++++ Records for the exercise
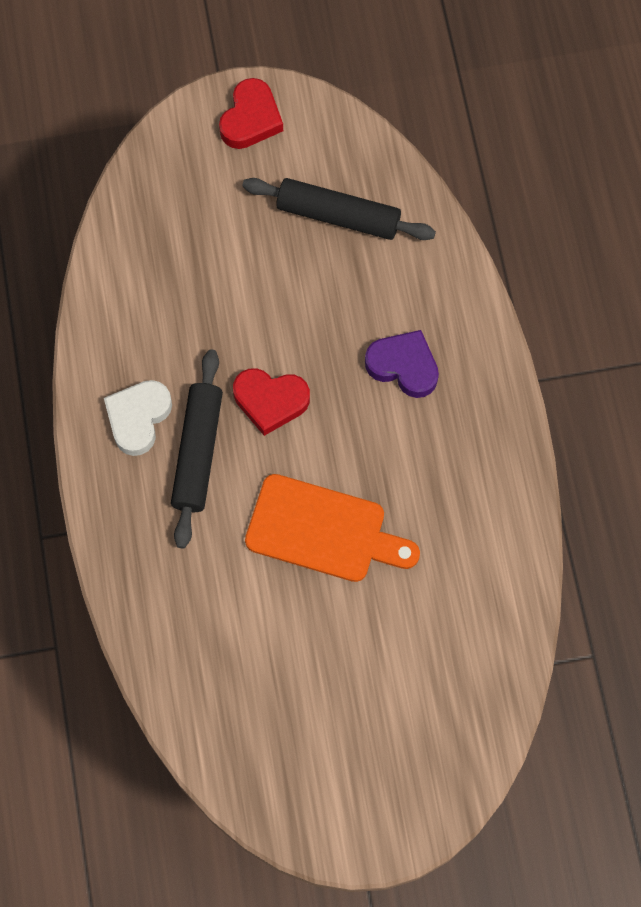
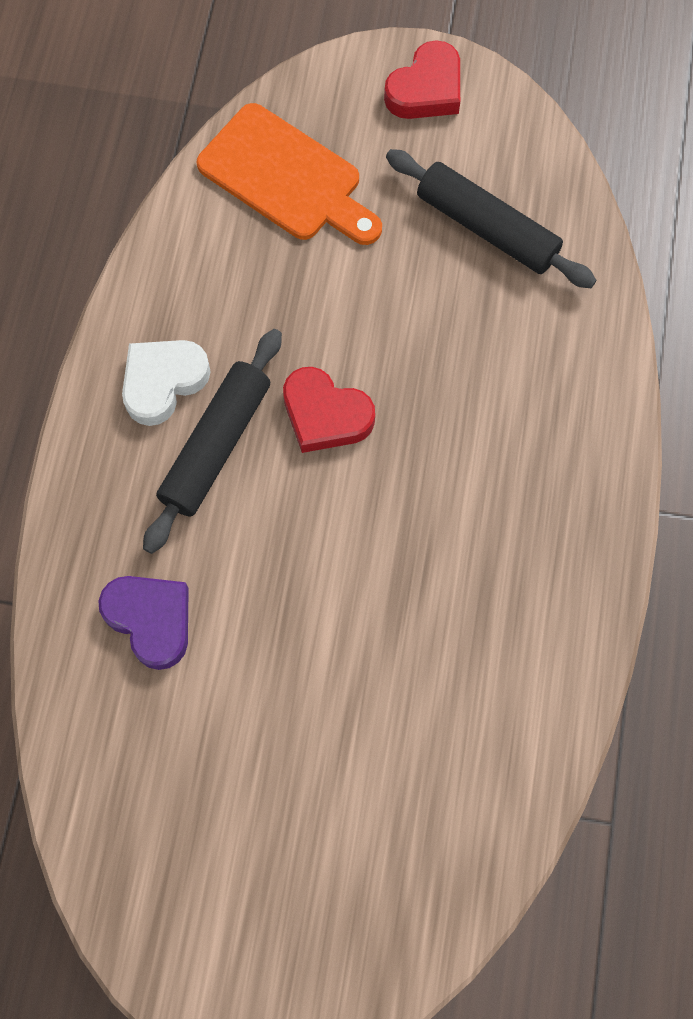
camera: 20 degrees right, 0 degrees up
(323, 530) = (329, 591): orange cutting board -> orange cutting board (286, 177)
(403, 366) = (500, 427): purple heart -> purple heart (150, 620)

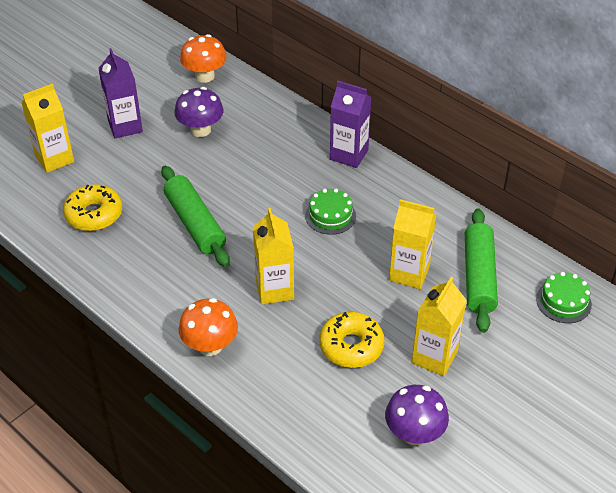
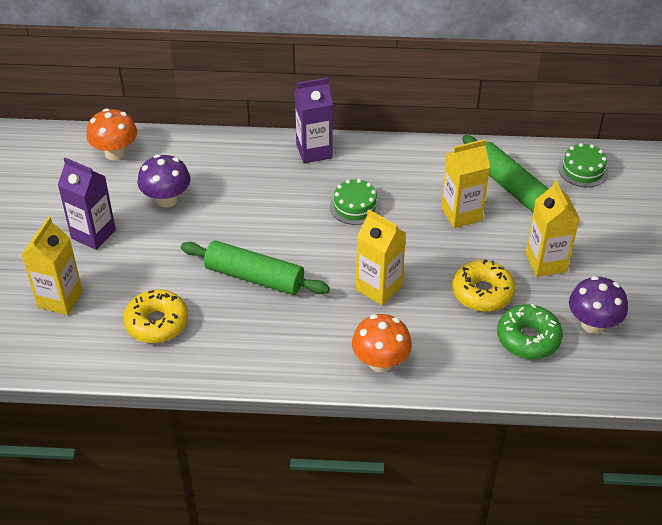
camera: 40 degrees left, 0 degrees up
(345, 407) = (528, 338): none -> green donut

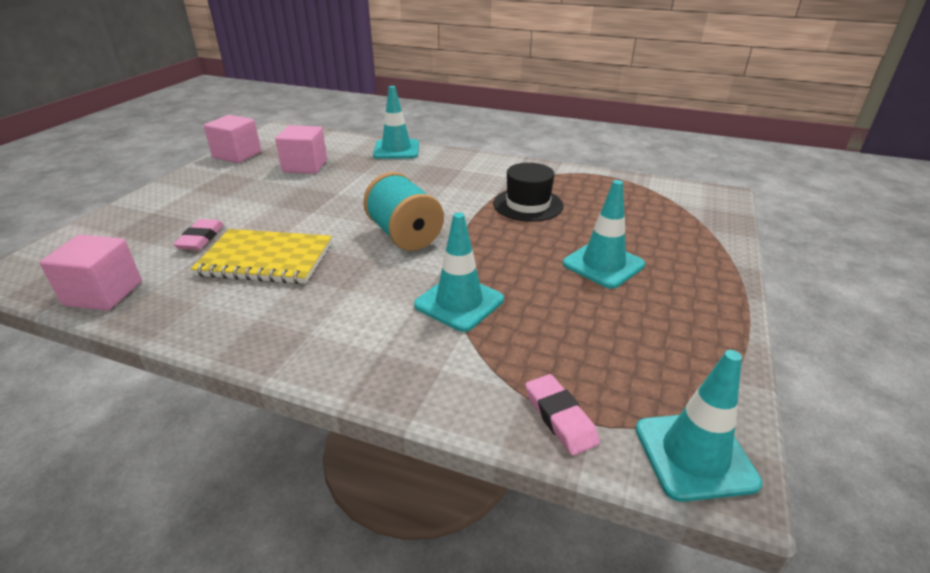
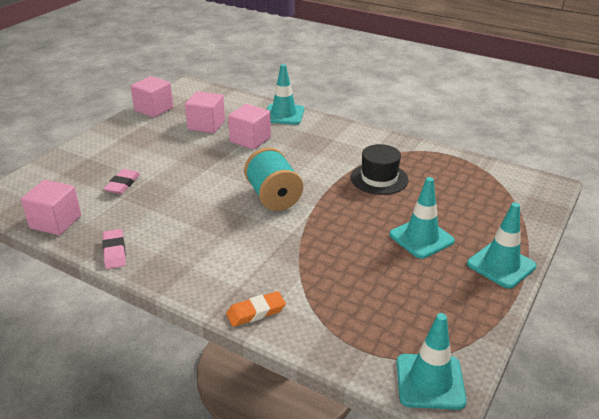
camera: 10 degrees right, 0 degrees up
(266, 259) = (168, 207): yellow notebook -> none
(362, 177) = (250, 139): none -> pink cube
(414, 384) = (256, 312): none -> orange eraser
(459, 302) = (301, 256): turquoise traffic cone -> turquoise traffic cone (501, 265)
(560, 417) = (348, 346): pink eraser -> pink eraser (114, 251)

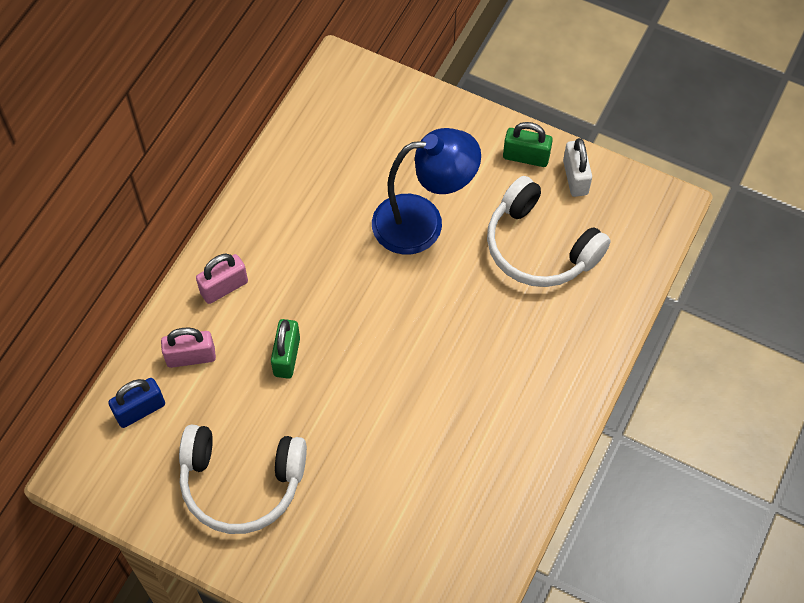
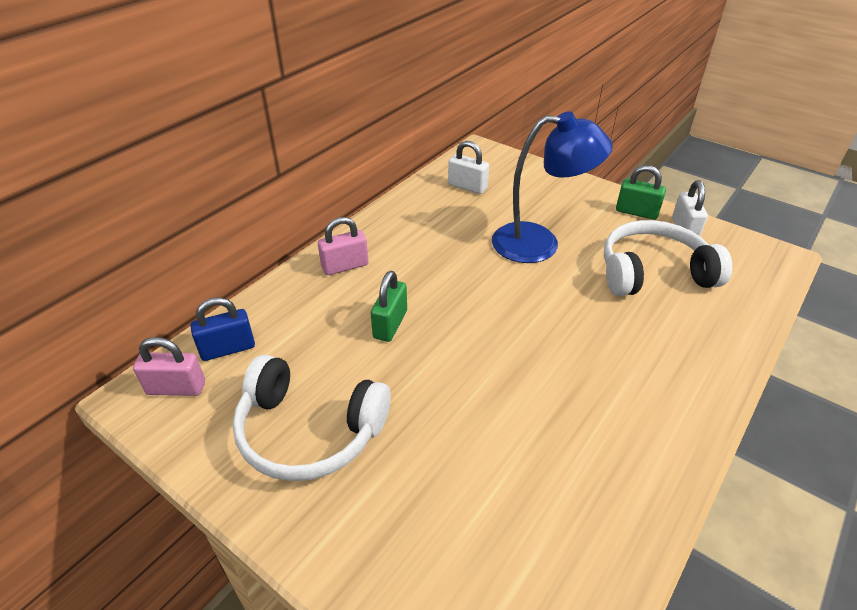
camera: 10 degrees right, 20 degrees down
(191, 357) = (295, 313): pink padlock -> pink padlock (176, 388)
(334, 140) = (467, 187): none -> white padlock
(539, 247) = (653, 272): white headphones -> white headphones turned 120 degrees clockwise

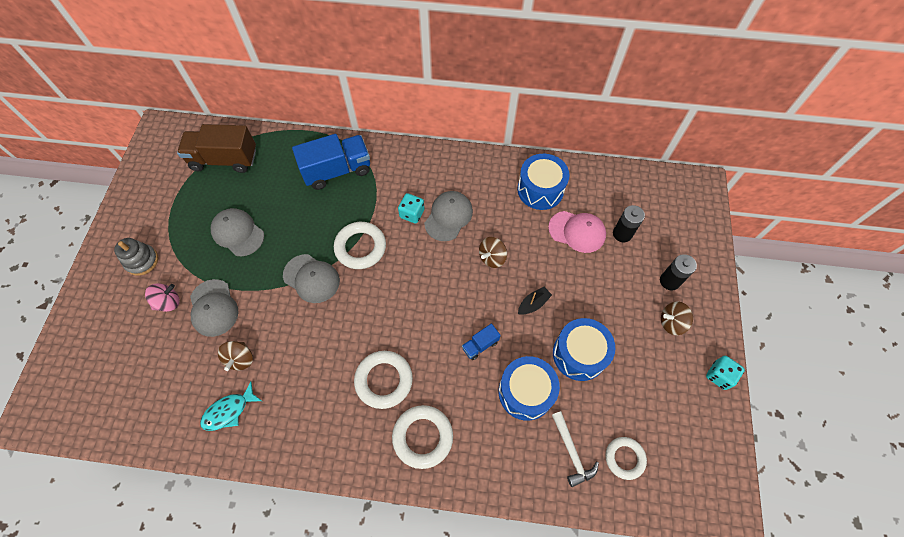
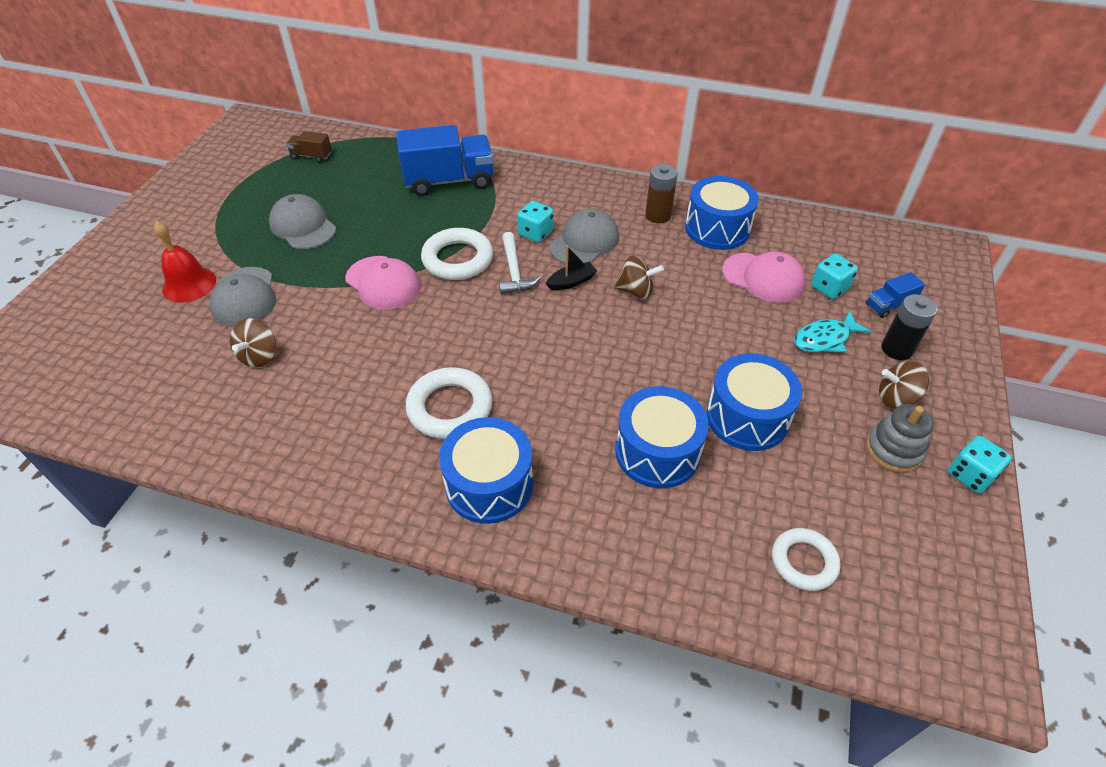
camera: 10 degrees right, 15 degrees down
(142, 261) = (173, 239): grey stacking toy -> grey stacking toy (893, 450)
(168, 302) = (189, 284): pink spinning top -> red bell
(224, 160) = (311, 156): brown truck -> brown truck, size x0.47
(229, 411) = (222, 412): turquoise fish -> turquoise fish (825, 339)
(311, 278) = (383, 283): grey cap -> pink cap
(422, 437) = (489, 484): white ring -> blue drum
(480, 345) = (599, 386): blue truck -> blue truck (889, 305)
(492, 258) = (636, 291): brown spinning top -> brown spinning top turned 135 degrees counterclockwise
(497, 183) = (658, 215): none -> brown battery
(533, 304) = (686, 349): black boat -> black boat (571, 282)
(571, 452) = (717, 540): white hammer -> white hammer (514, 271)
(622, 234) = (829, 288): black battery -> turquoise dice

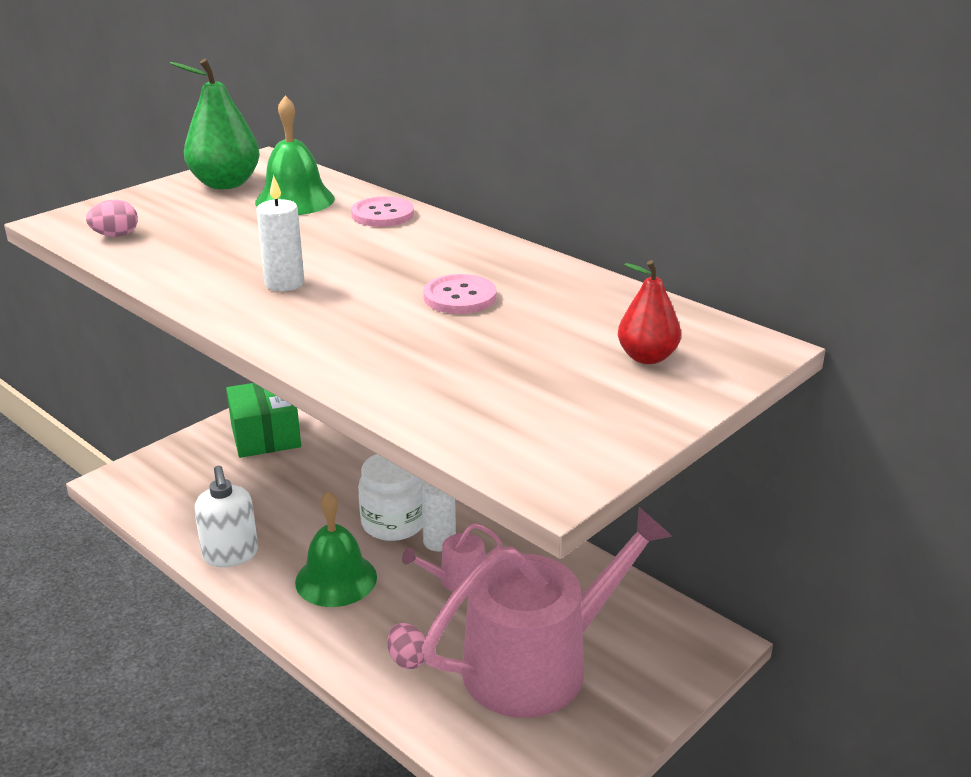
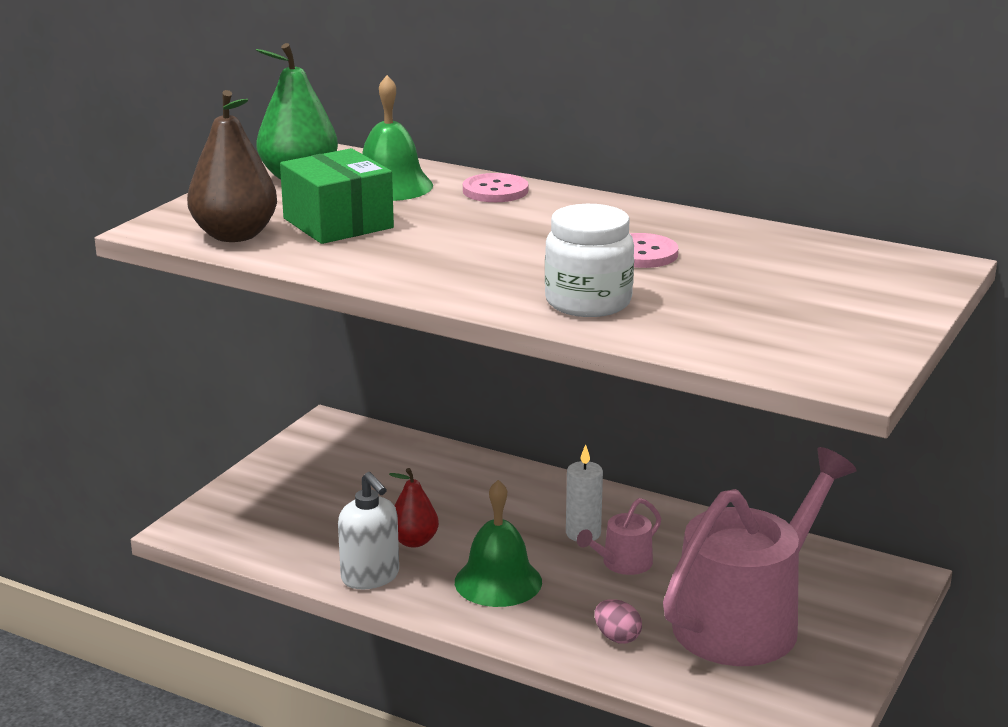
camera: 15 degrees left, 5 degrees down
(116, 235) = (235, 235): pink egg -> brown pear
(265, 436) = (329, 463): green box -> green box (338, 223)
(284, 283) = (459, 260): white candle -> none
(393, 523) = (525, 524): white jar -> white jar (588, 302)
(647, 357) = (853, 283): red pear -> red pear (414, 541)

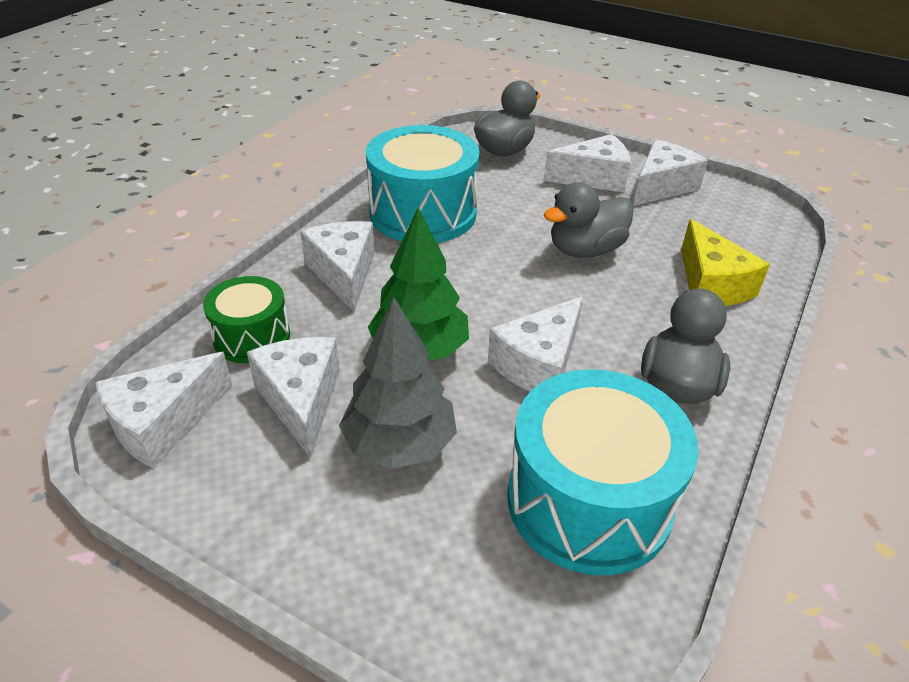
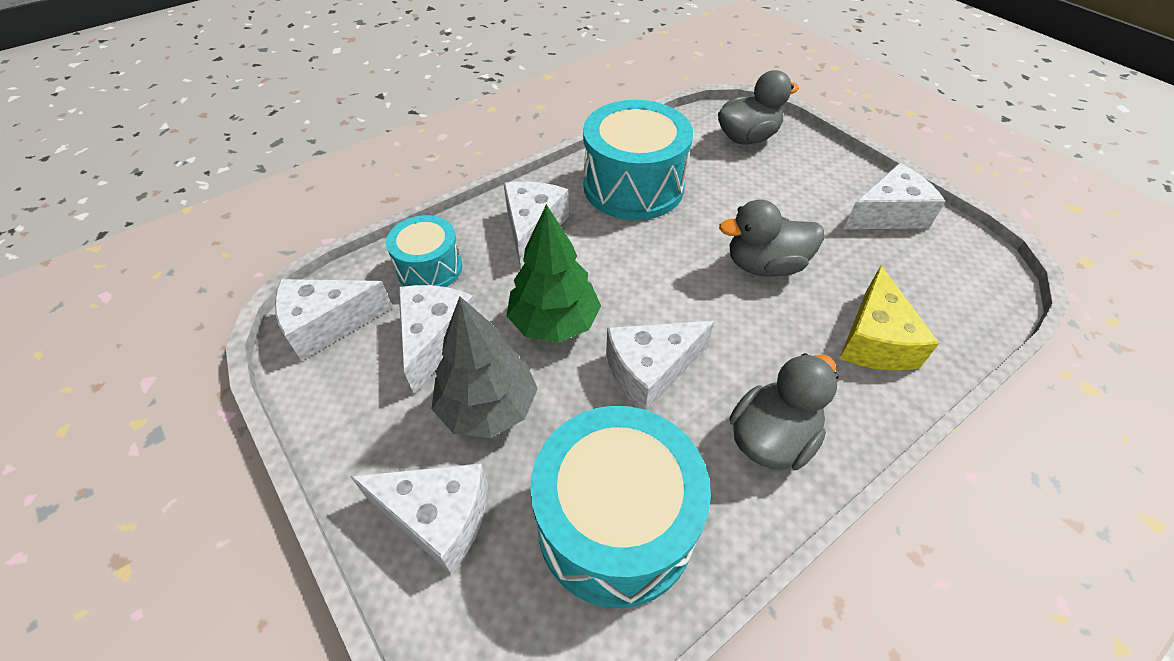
camera: 25 degrees right, 10 degrees up
(252, 337) = (429, 268): green drum -> turquoise drum
(593, 178) = (820, 188): white cheese -> white cheese (438, 517)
++++++++
- _What you will do_
From the entries above, restate word for word the lines from the line containing "(492, 258) = (636, 291): brown" to the line containing "(622, 234) = (829, 288): black", both ends included, and nothing more.

- _Task solution_
(492, 258) = (636, 291): brown spinning top -> brown spinning top turned 135 degrees counterclockwise
(497, 183) = (658, 215): none -> brown battery
(533, 304) = (686, 349): black boat -> black boat (571, 282)
(571, 452) = (717, 540): white hammer -> white hammer (514, 271)
(622, 234) = (829, 288): black battery -> turquoise dice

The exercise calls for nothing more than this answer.